• _Your objective_
From the data below, copy exactly the lines that lie between the one holding "DIGITS pin CLK: B14 -> B11" and the one holding "DIGITS pin VCC: none -> 3V3", including both, and nothing more.
——————
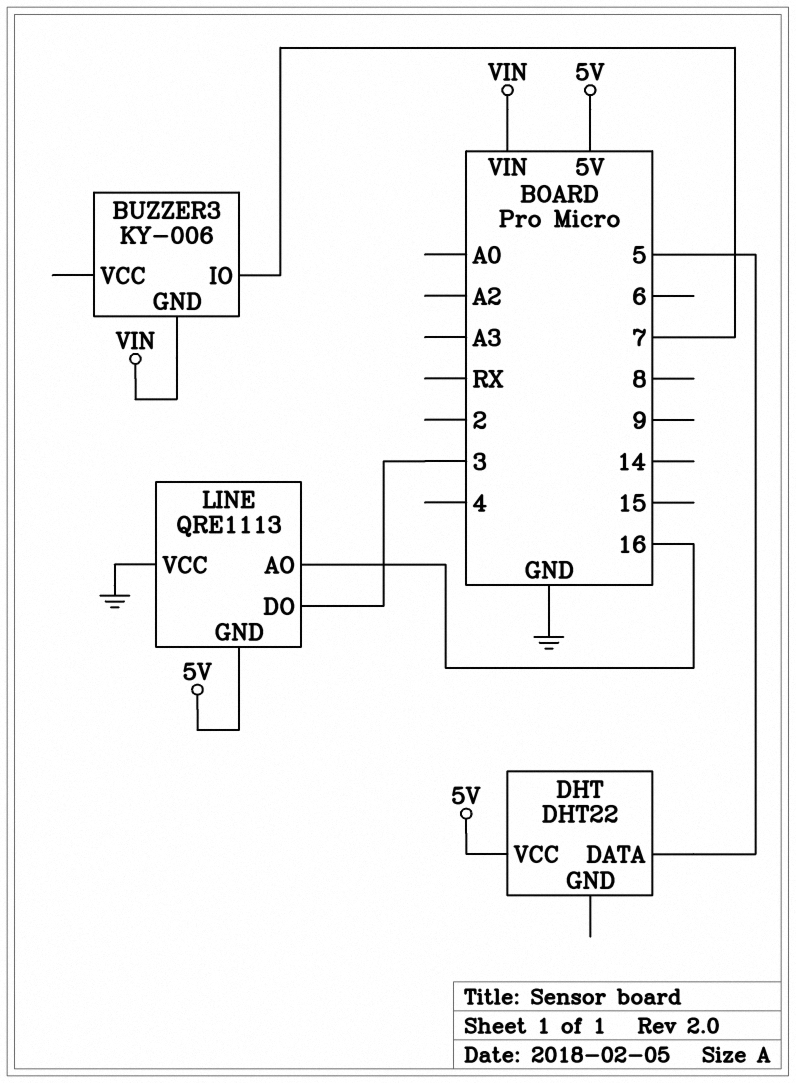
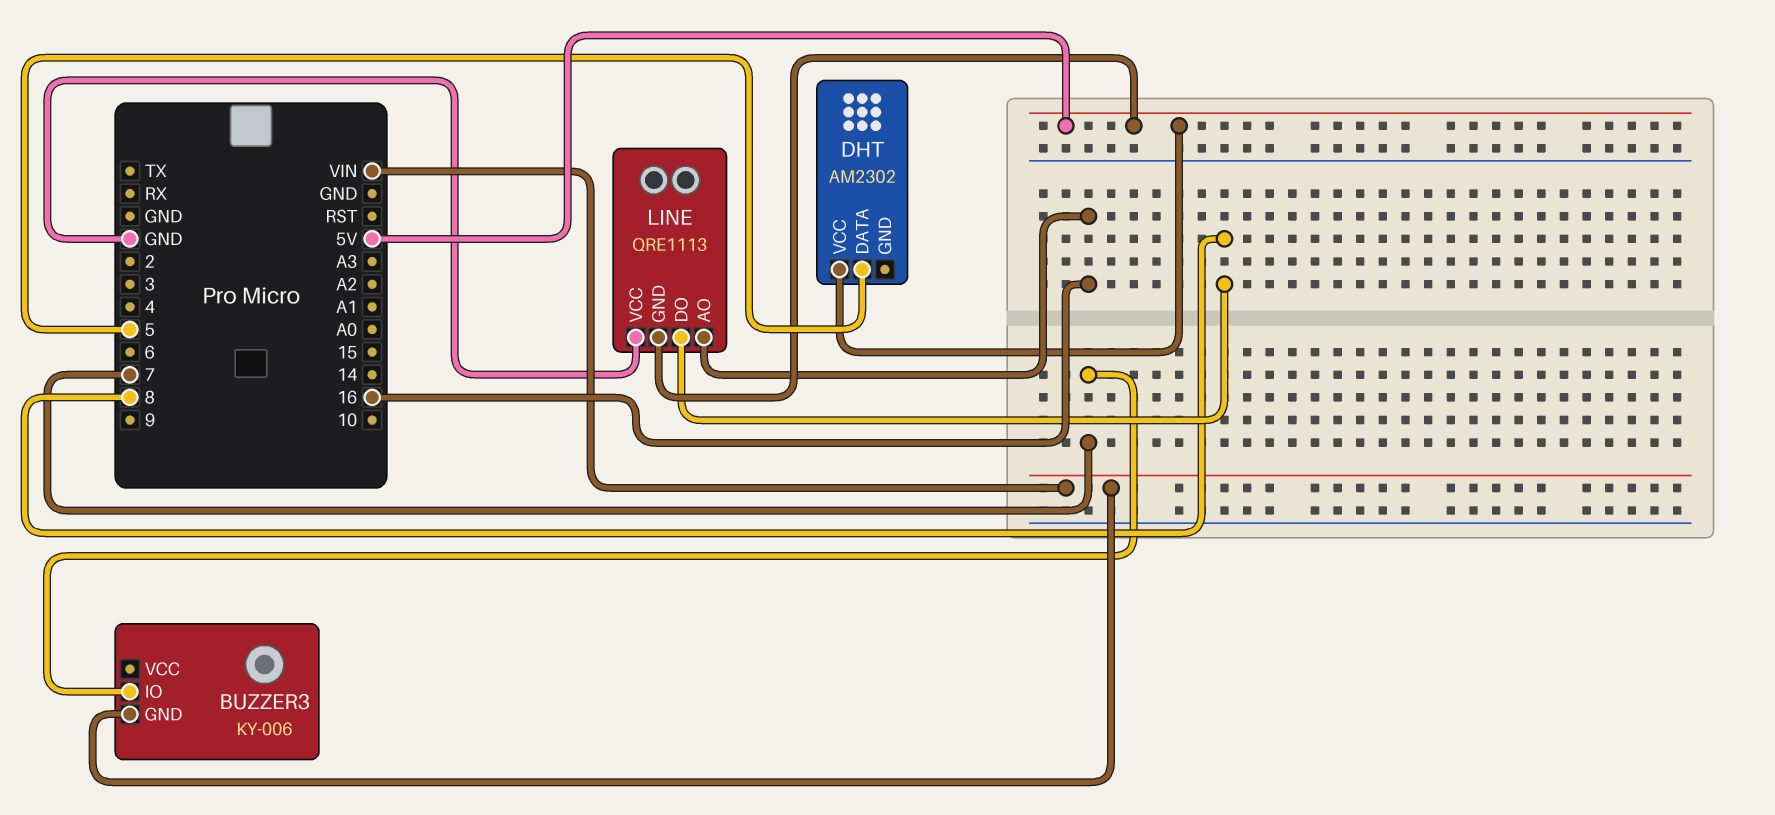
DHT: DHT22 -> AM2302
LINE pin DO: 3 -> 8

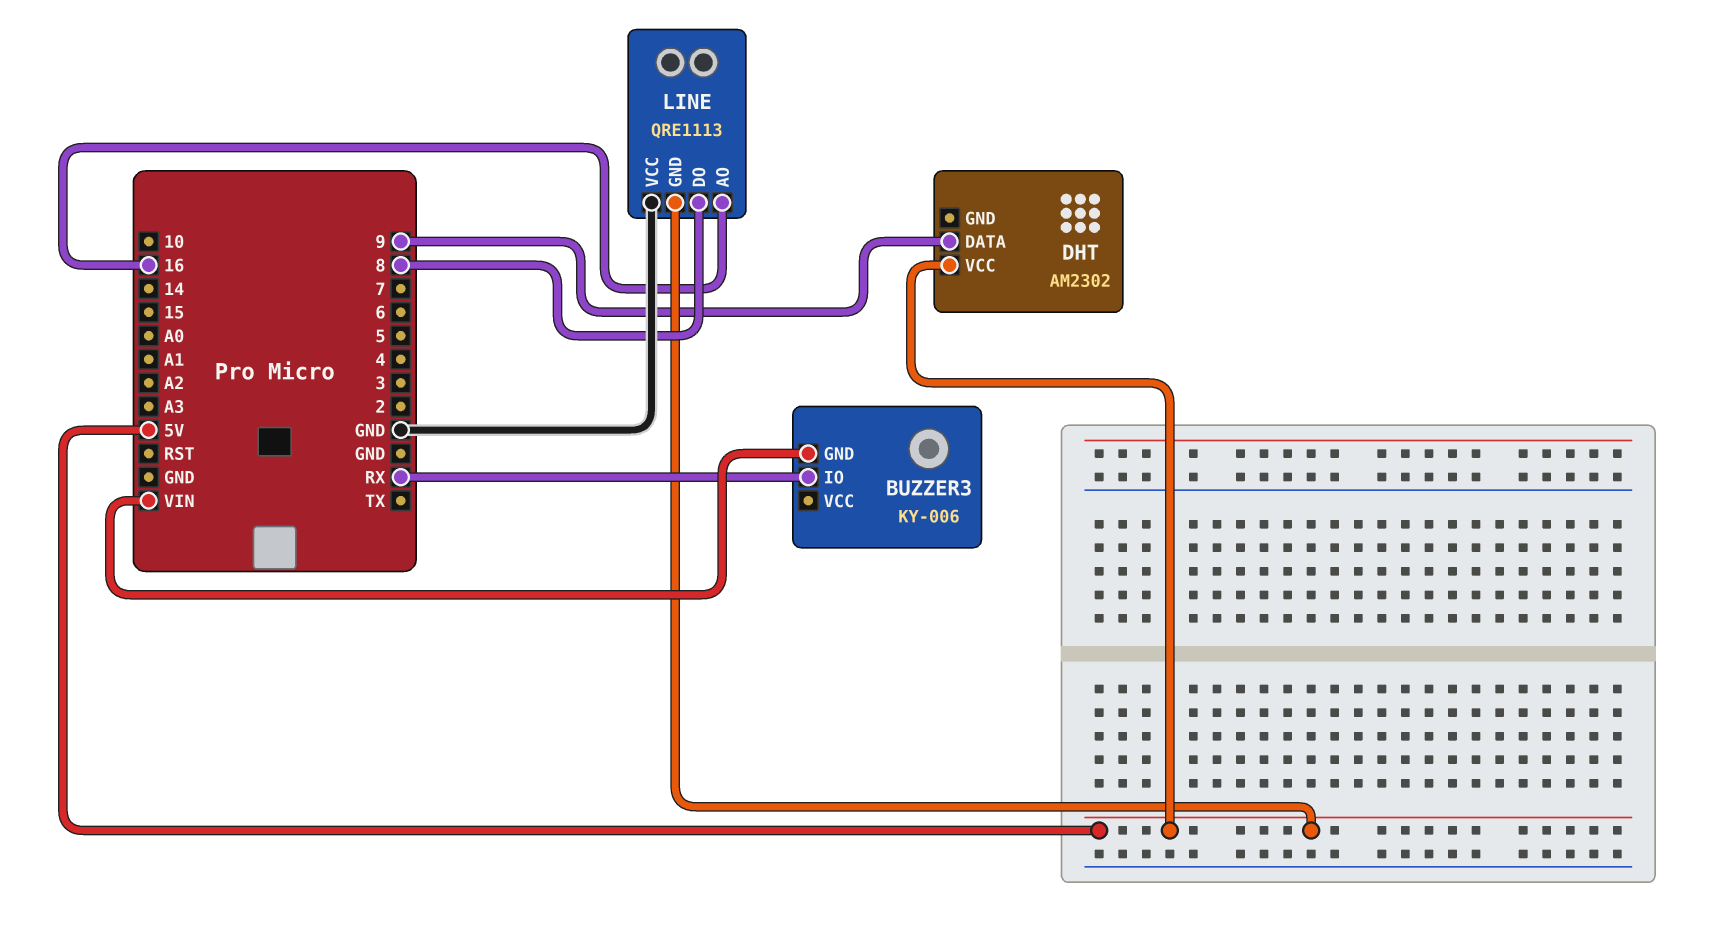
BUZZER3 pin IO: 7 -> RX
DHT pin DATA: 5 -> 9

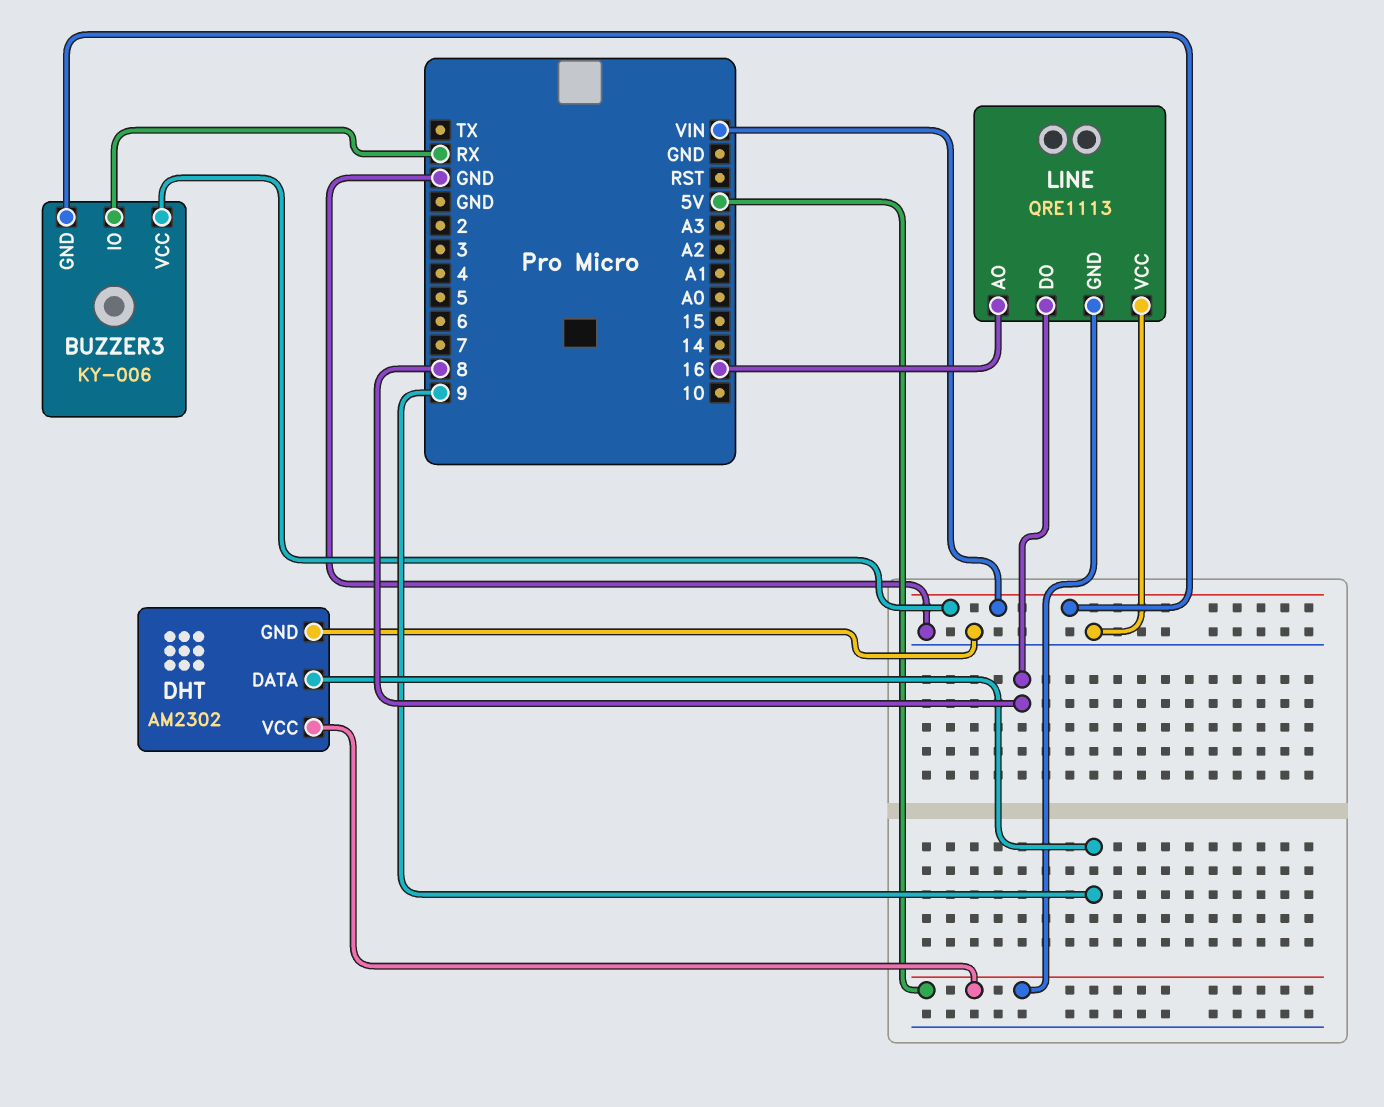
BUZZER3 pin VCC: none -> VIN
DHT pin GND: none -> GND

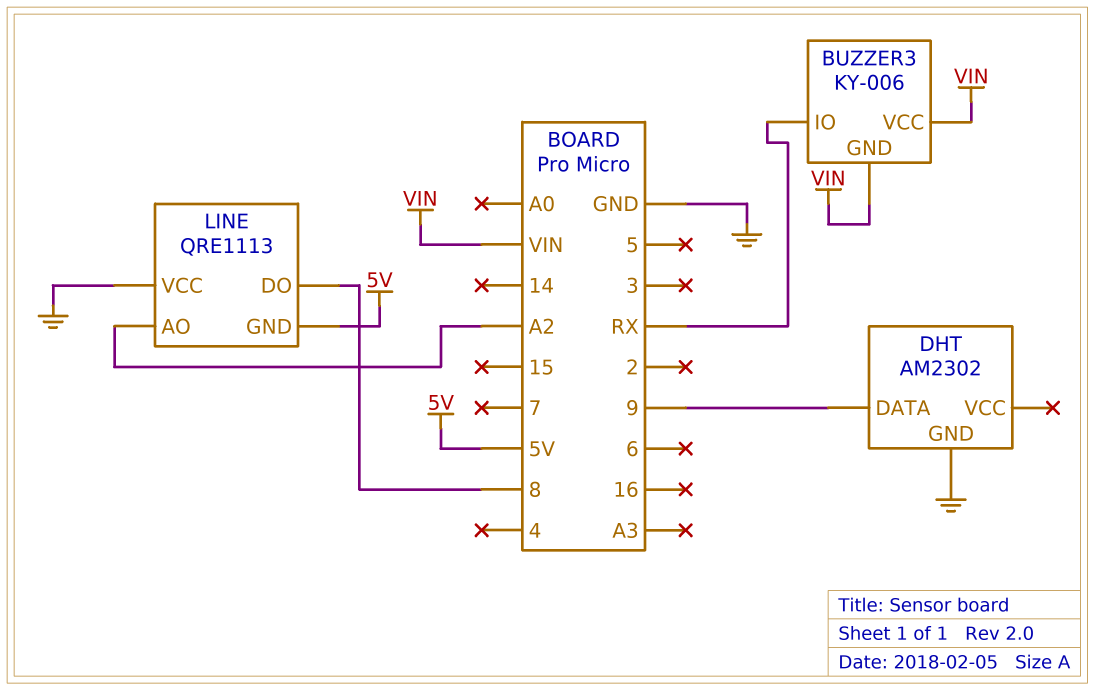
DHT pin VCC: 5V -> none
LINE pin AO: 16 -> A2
——————
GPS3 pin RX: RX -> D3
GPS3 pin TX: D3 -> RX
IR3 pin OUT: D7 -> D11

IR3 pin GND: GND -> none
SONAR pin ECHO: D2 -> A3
——————
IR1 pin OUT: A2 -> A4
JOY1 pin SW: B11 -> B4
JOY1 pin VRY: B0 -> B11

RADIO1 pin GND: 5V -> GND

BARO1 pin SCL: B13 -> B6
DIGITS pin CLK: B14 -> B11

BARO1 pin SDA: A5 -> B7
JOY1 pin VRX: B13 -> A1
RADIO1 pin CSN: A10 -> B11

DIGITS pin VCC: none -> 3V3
——————
• _Worked solution_
DIGITS pin CLK: B14 -> B11

BARO1 pin SDA: A5 -> B7
JOY1 pin VRX: B13 -> A1
RADIO1 pin CSN: A10 -> B11

DIGITS pin VCC: none -> 3V3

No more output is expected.